> _Problem to solve_: Reproduce the whole listing, keeping each line as it is.

> _Data section_:
BEGIN
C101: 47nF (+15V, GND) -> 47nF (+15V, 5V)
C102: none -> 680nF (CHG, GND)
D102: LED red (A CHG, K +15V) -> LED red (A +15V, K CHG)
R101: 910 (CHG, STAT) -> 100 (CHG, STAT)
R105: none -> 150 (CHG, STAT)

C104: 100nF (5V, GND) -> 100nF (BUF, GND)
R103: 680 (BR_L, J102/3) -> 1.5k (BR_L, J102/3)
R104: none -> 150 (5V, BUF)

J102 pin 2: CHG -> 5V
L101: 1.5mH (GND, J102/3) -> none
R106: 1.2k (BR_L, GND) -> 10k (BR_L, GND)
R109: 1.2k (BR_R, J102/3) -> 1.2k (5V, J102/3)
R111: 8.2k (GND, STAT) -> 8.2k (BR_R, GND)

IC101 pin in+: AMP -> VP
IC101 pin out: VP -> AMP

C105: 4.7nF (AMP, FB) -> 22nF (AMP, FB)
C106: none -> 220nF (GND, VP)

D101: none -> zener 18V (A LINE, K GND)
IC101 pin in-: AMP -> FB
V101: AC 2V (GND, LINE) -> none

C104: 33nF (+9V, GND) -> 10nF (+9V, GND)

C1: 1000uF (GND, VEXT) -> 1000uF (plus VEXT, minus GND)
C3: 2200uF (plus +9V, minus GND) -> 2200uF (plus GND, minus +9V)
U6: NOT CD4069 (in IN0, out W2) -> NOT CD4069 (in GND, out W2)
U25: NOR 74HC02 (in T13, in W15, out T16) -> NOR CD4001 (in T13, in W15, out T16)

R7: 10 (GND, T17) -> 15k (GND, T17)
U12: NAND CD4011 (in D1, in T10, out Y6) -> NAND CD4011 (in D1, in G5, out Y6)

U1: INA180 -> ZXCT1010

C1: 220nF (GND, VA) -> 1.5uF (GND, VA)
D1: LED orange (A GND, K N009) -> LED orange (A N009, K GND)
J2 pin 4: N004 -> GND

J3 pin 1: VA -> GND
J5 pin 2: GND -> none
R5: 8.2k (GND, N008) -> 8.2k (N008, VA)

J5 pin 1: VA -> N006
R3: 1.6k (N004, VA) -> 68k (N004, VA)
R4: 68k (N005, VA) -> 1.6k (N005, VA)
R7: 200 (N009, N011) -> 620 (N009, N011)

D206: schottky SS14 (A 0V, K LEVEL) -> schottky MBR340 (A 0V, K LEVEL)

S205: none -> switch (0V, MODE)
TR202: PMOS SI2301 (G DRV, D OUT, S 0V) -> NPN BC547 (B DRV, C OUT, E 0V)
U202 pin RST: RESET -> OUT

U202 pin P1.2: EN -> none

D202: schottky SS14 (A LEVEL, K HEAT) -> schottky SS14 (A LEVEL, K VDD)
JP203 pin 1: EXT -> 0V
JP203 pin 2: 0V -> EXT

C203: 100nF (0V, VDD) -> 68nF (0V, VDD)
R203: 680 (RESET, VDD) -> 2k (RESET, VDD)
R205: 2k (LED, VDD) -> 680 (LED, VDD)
END
> _Exercise solution_:
C101: 47nF (+15V, GND) -> 47nF (+15V, 5V)
C102: none -> 680nF (CHG, GND)
D102: LED red (A CHG, K +15V) -> LED red (A +15V, K CHG)
R101: 910 (CHG, STAT) -> 100 (CHG, STAT)
R105: none -> 150 (CHG, STAT)

C104: 100nF (5V, GND) -> 100nF (BUF, GND)
R103: 680 (BR_L, J102/3) -> 1.5k (BR_L, J102/3)
R104: none -> 150 (5V, BUF)

J102 pin 2: CHG -> 5V
L101: 1.5mH (GND, J102/3) -> none
R106: 1.2k (BR_L, GND) -> 10k (BR_L, GND)
R109: 1.2k (BR_R, J102/3) -> 1.2k (5V, J102/3)
R111: 8.2k (GND, STAT) -> 8.2k (BR_R, GND)

IC101 pin in+: AMP -> VP
IC101 pin out: VP -> AMP

C105: 4.7nF (AMP, FB) -> 22nF (AMP, FB)
C106: none -> 220nF (GND, VP)

D101: none -> zener 18V (A LINE, K GND)
IC101 pin in-: AMP -> FB
V101: AC 2V (GND, LINE) -> none

C104: 33nF (+9V, GND) -> 10nF (+9V, GND)

C1: 1000uF (GND, VEXT) -> 1000uF (plus VEXT, minus GND)
C3: 2200uF (plus +9V, minus GND) -> 2200uF (plus GND, minus +9V)
U6: NOT CD4069 (in IN0, out W2) -> NOT CD4069 (in GND, out W2)
U25: NOR 74HC02 (in T13, in W15, out T16) -> NOR CD4001 (in T13, in W15, out T16)

R7: 10 (GND, T17) -> 15k (GND, T17)
U12: NAND CD4011 (in D1, in T10, out Y6) -> NAND CD4011 (in D1, in G5, out Y6)

U1: INA180 -> ZXCT1010

C1: 220nF (GND, VA) -> 1.5uF (GND, VA)
D1: LED orange (A GND, K N009) -> LED orange (A N009, K GND)
J2 pin 4: N004 -> GND

J3 pin 1: VA -> GND
J5 pin 2: GND -> none
R5: 8.2k (GND, N008) -> 8.2k (N008, VA)

J5 pin 1: VA -> N006
R3: 1.6k (N004, VA) -> 68k (N004, VA)
R4: 68k (N005, VA) -> 1.6k (N005, VA)
R7: 200 (N009, N011) -> 620 (N009, N011)

D206: schottky SS14 (A 0V, K LEVEL) -> schottky MBR340 (A 0V, K LEVEL)

S205: none -> switch (0V, MODE)
TR202: PMOS SI2301 (G DRV, D OUT, S 0V) -> NPN BC547 (B DRV, C OUT, E 0V)
U202 pin RST: RESET -> OUT

U202 pin P1.2: EN -> none

D202: schottky SS14 (A LEVEL, K HEAT) -> schottky SS14 (A LEVEL, K VDD)
JP203 pin 1: EXT -> 0V
JP203 pin 2: 0V -> EXT

C203: 100nF (0V, VDD) -> 68nF (0V, VDD)
R203: 680 (RESET, VDD) -> 2k (RESET, VDD)
R205: 2k (LED, VDD) -> 680 (LED, VDD)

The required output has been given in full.